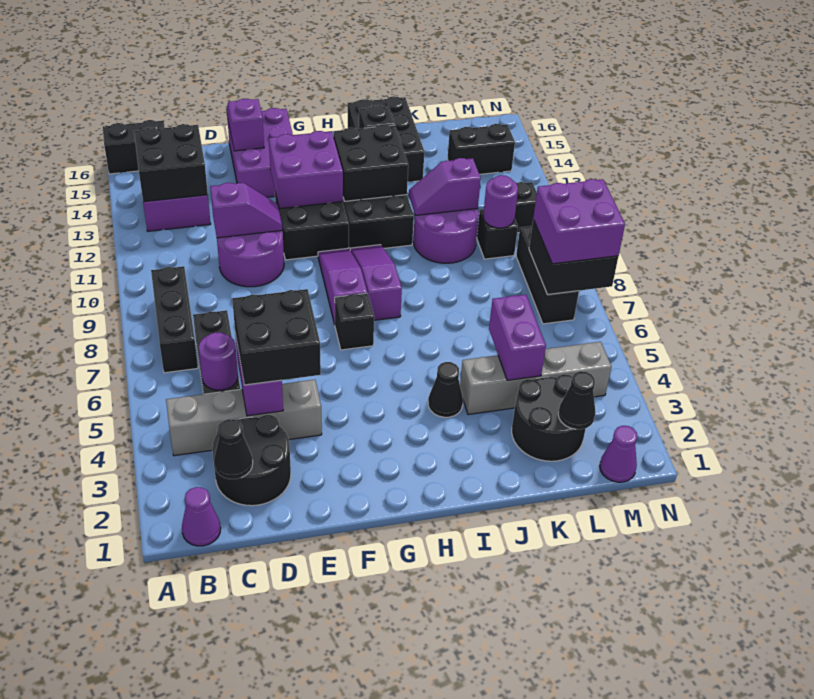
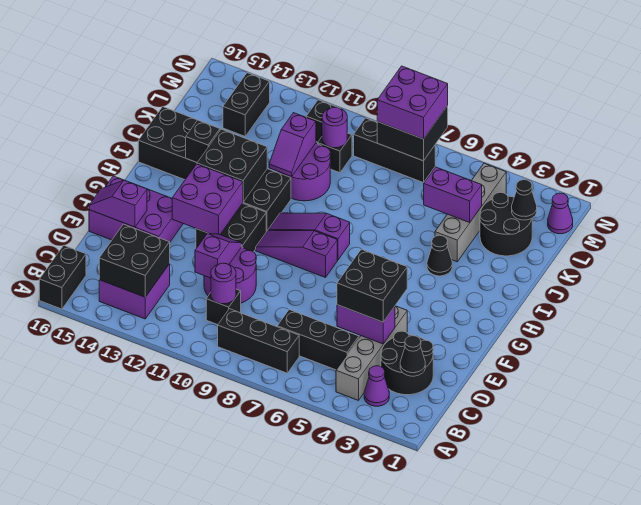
purple cone B1 level 1 -> purple cone B3 level 1
purple round brick C5 level 2 -> purple round brick C10 level 2
black brick G7 level 1 -> black brick C10 level 1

- [Exercise]:
Could you copy the listing exactly, leaving out any pictures?

- [Solution to the exercise]:
purple cone B1 level 1 -> purple cone B3 level 1
purple round brick C5 level 2 -> purple round brick C10 level 2
black brick G7 level 1 -> black brick C10 level 1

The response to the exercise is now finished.